In the entries below, find the line with "IR1 pin OUT: A0 -> 8" and the line with "RTC2 pin SQW: 16 -> 8". Return those two lines and all lines between them, exactly.

**Dataset extract:**
+ + +
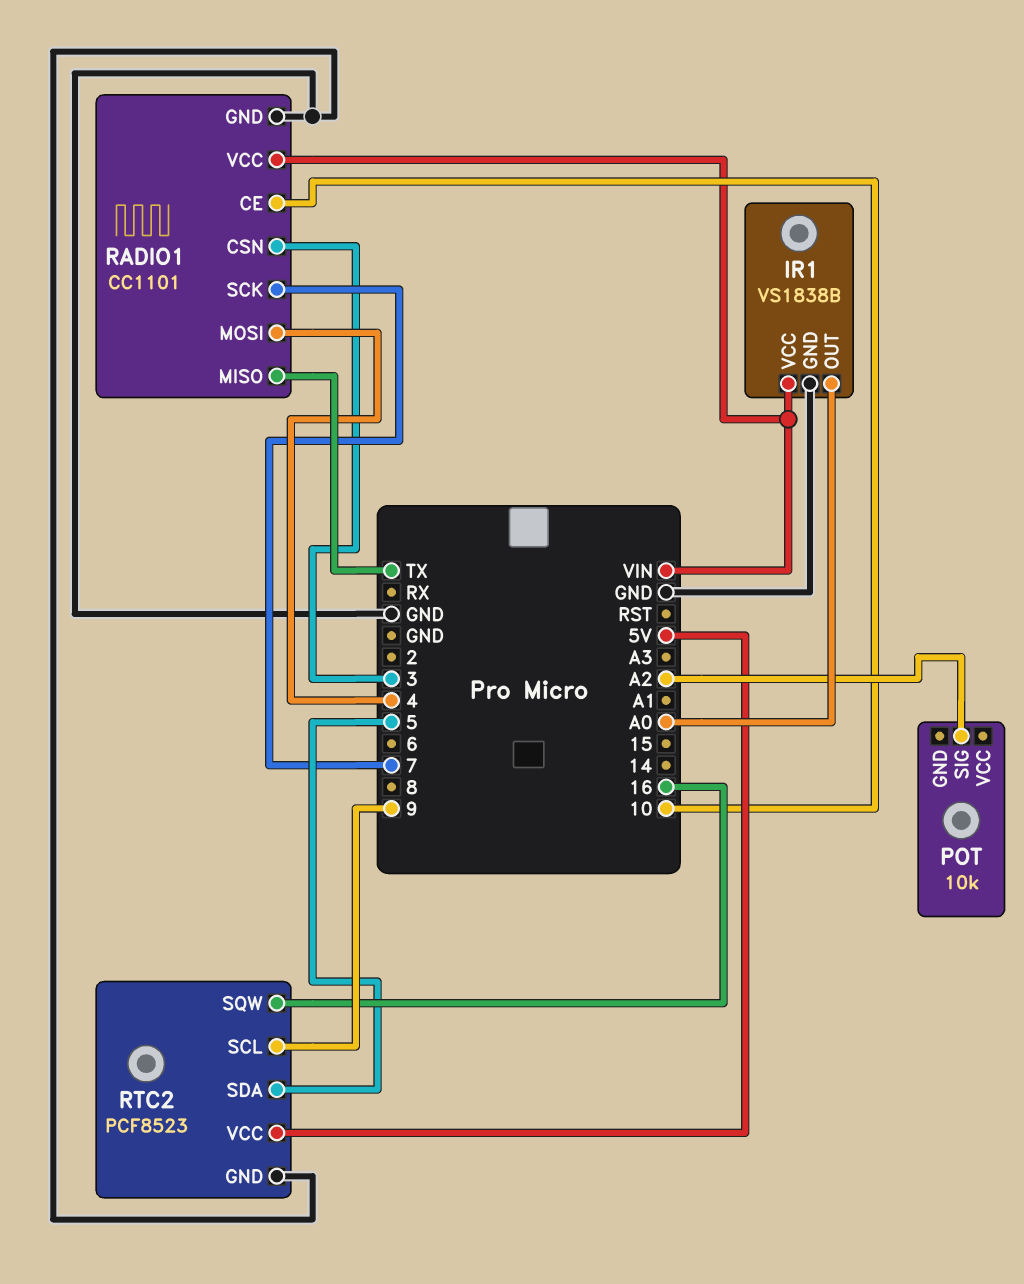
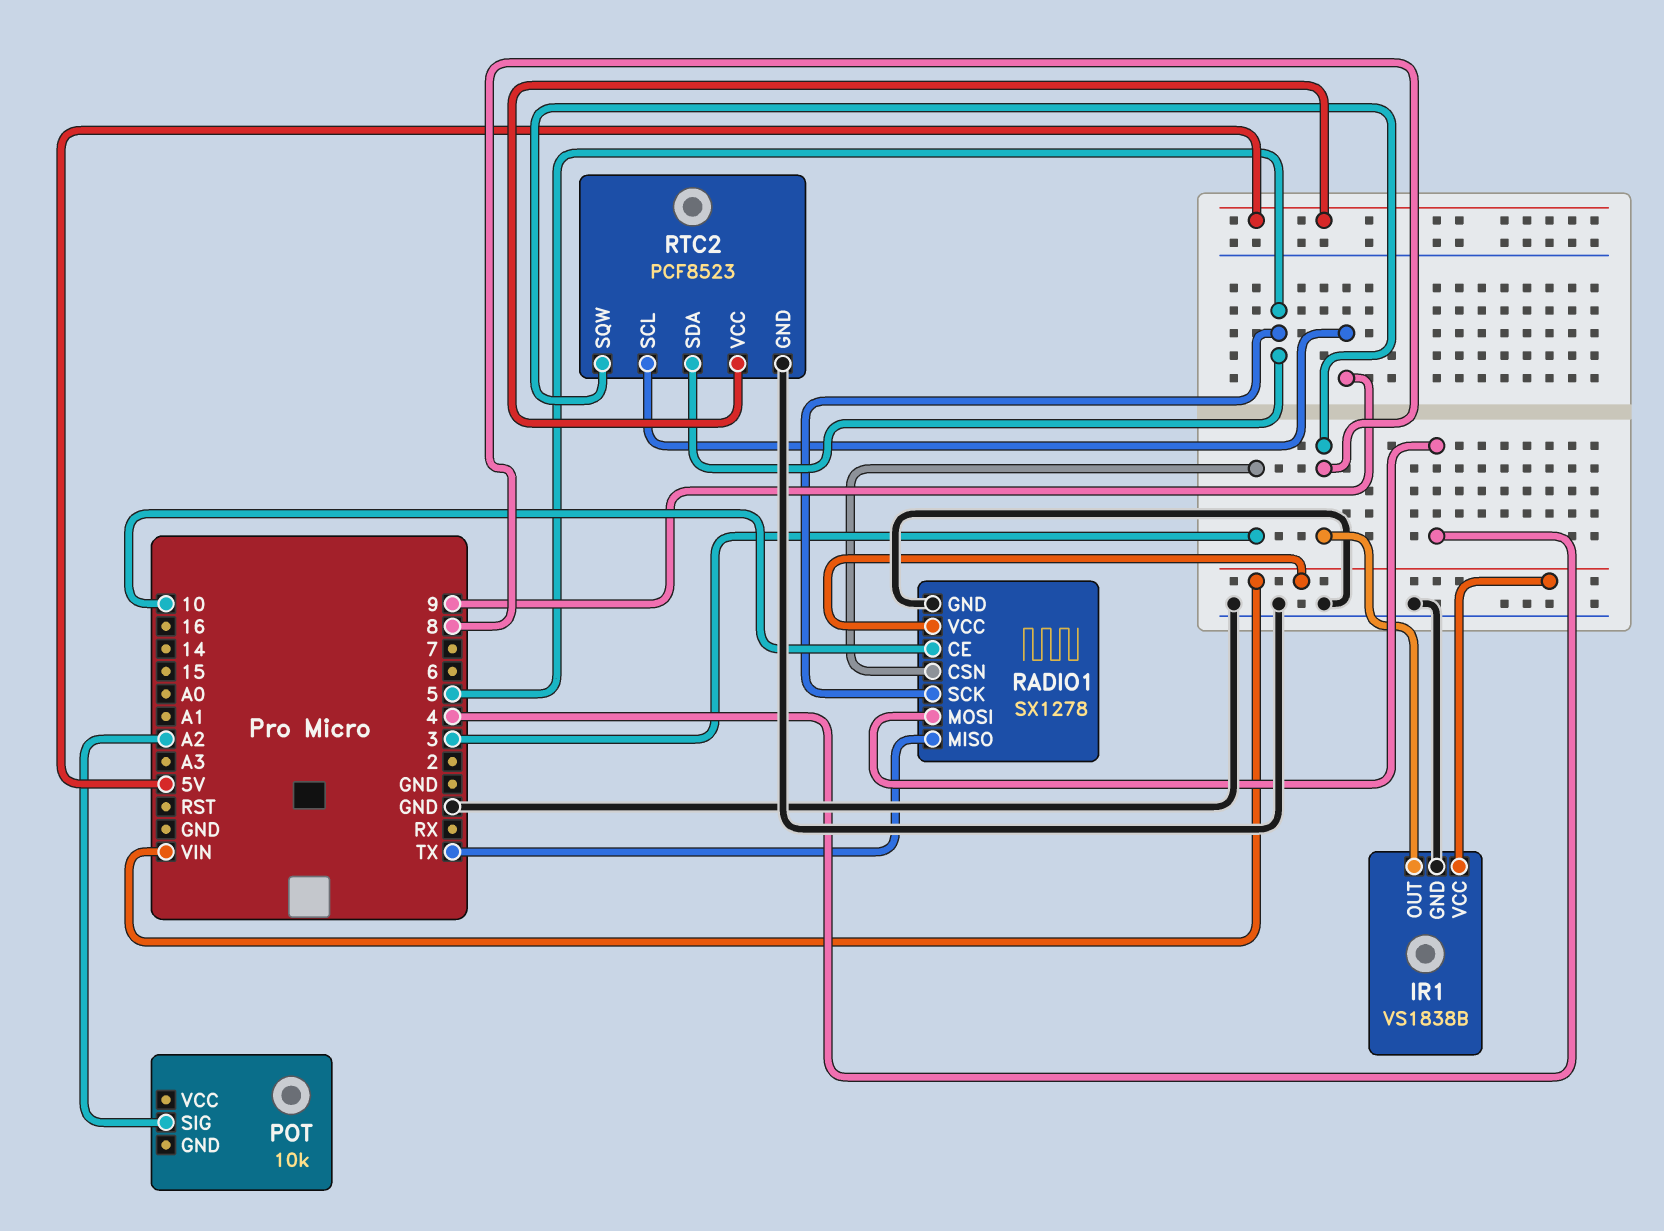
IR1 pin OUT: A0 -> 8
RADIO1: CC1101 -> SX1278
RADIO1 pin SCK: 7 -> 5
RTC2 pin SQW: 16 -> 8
+ + +
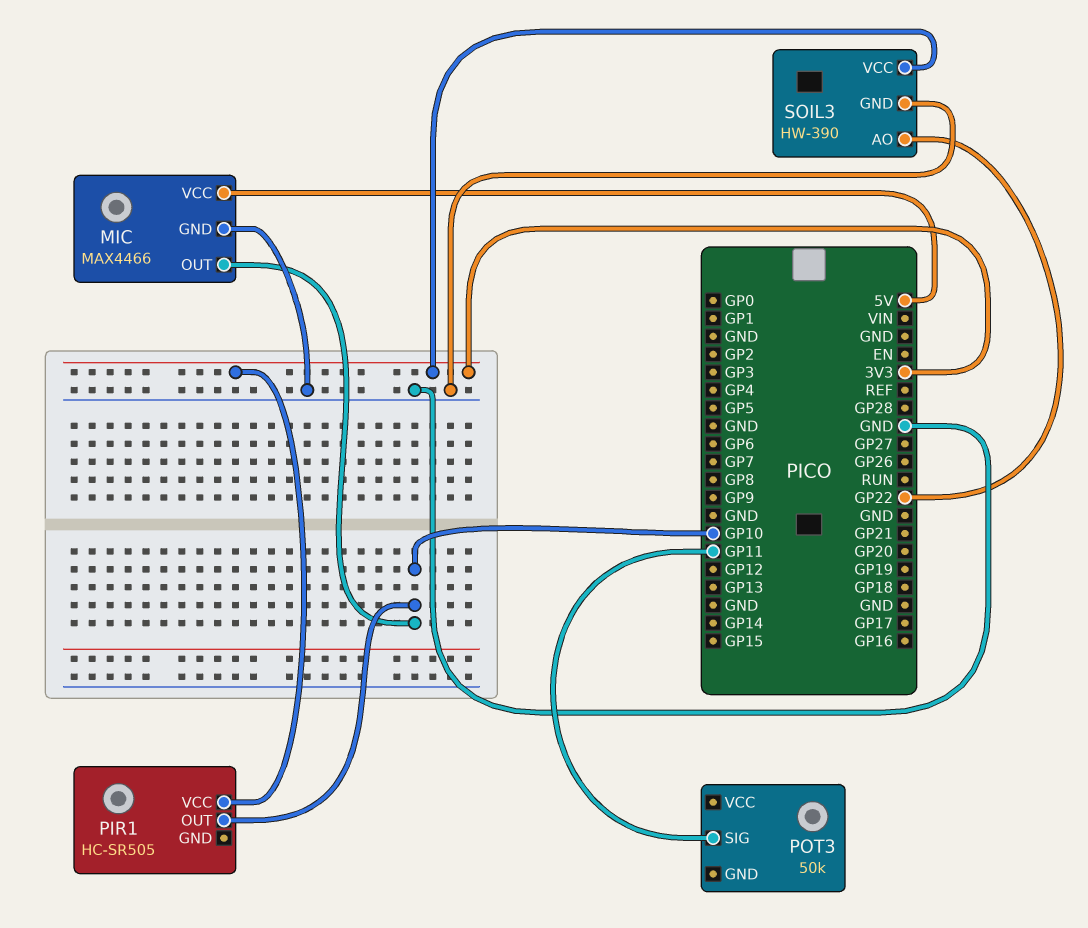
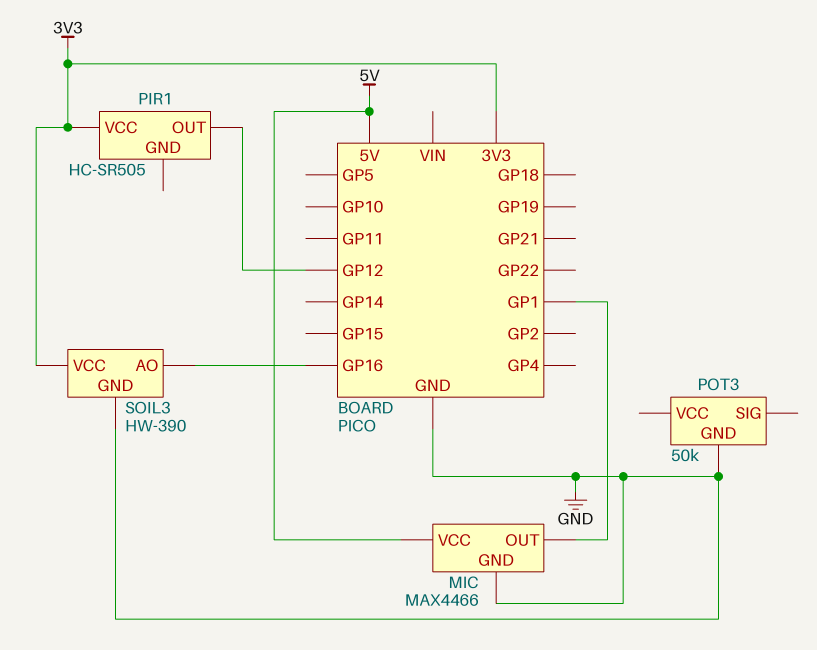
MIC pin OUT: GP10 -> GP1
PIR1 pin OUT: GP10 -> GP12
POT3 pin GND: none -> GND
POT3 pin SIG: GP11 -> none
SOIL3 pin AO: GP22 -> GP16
+ + +
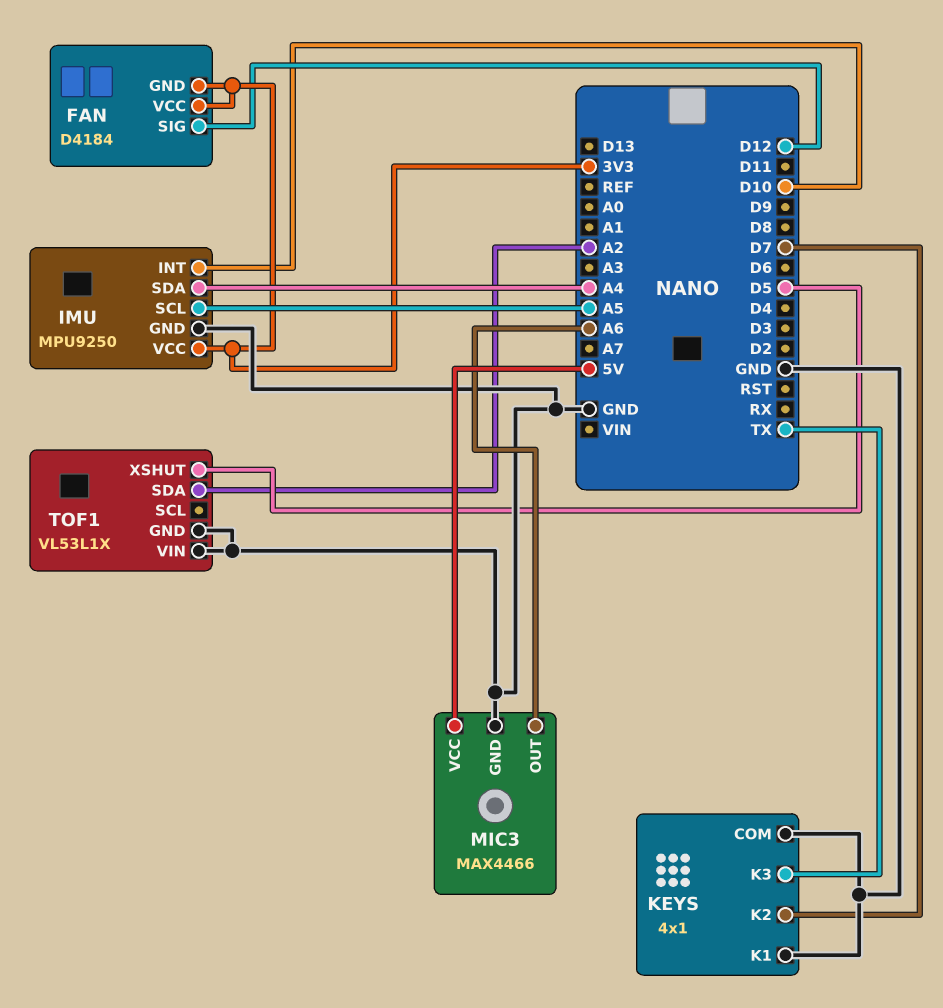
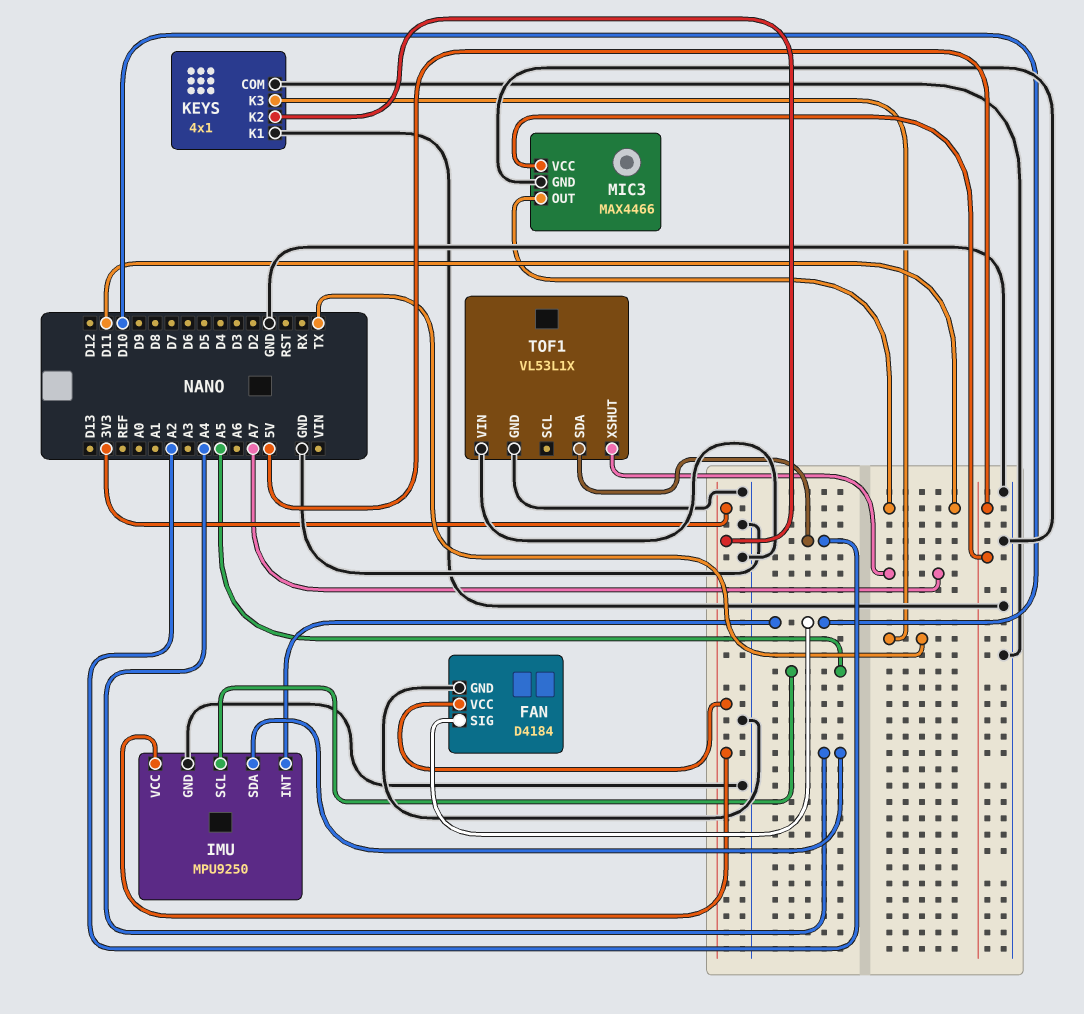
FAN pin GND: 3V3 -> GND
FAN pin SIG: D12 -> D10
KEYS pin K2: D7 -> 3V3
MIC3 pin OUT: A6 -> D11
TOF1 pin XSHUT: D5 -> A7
+ + +
**Task result:**
IR1 pin OUT: A0 -> 8
RADIO1: CC1101 -> SX1278
RADIO1 pin SCK: 7 -> 5
RTC2 pin SQW: 16 -> 8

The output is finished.